• _Spatial reasoning data_:

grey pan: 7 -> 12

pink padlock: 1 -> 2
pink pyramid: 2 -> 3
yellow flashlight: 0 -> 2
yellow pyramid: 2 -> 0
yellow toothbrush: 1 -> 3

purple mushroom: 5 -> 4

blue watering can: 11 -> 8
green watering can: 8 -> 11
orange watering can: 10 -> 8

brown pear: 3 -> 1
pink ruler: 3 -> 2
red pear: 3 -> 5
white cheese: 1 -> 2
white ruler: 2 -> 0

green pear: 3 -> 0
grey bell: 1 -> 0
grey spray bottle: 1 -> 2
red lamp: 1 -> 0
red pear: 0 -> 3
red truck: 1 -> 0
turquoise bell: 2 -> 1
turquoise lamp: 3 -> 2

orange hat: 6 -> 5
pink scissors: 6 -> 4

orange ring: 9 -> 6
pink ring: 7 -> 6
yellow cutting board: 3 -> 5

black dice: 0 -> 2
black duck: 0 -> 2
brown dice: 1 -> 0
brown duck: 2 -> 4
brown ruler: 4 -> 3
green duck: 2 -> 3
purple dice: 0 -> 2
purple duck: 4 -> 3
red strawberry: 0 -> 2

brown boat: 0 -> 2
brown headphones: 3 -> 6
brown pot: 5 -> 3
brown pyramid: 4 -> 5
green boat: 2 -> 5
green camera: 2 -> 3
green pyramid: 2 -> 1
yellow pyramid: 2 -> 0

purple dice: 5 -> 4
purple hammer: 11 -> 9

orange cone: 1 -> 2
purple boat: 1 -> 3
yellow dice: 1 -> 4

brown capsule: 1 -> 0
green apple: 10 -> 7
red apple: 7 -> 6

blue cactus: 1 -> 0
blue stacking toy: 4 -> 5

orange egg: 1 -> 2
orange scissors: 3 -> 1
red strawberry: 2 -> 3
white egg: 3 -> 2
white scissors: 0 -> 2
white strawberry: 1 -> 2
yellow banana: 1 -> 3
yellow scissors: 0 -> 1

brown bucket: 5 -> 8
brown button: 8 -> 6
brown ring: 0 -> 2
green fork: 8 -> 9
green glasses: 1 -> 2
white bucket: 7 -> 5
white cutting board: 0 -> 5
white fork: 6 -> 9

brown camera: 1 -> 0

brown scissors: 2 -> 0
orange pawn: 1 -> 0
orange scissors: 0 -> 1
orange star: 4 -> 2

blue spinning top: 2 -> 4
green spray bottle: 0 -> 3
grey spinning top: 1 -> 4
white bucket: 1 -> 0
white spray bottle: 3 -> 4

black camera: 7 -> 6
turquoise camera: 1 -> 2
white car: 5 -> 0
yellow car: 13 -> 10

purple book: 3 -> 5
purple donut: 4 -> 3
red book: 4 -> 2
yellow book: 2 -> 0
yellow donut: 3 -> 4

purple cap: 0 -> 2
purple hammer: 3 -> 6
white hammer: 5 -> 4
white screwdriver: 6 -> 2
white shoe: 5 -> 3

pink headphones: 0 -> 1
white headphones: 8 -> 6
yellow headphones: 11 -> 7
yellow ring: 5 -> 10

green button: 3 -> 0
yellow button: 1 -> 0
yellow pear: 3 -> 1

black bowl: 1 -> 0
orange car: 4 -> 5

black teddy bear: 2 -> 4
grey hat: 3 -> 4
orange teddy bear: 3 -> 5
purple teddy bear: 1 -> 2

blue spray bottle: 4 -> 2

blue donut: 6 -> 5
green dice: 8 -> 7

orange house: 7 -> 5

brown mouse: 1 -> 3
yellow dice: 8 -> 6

• _What needs to be done_:
Above are the records; from them, give again exactly the lines from the one containing "brown ruler: 4 -> 3" to the one containing "purple dice: 5 -> 4", both lines included, and nothing more.

• _Reply to the task_:
brown ruler: 4 -> 3
green duck: 2 -> 3
purple dice: 0 -> 2
purple duck: 4 -> 3
red strawberry: 0 -> 2

brown boat: 0 -> 2
brown headphones: 3 -> 6
brown pot: 5 -> 3
brown pyramid: 4 -> 5
green boat: 2 -> 5
green camera: 2 -> 3
green pyramid: 2 -> 1
yellow pyramid: 2 -> 0

purple dice: 5 -> 4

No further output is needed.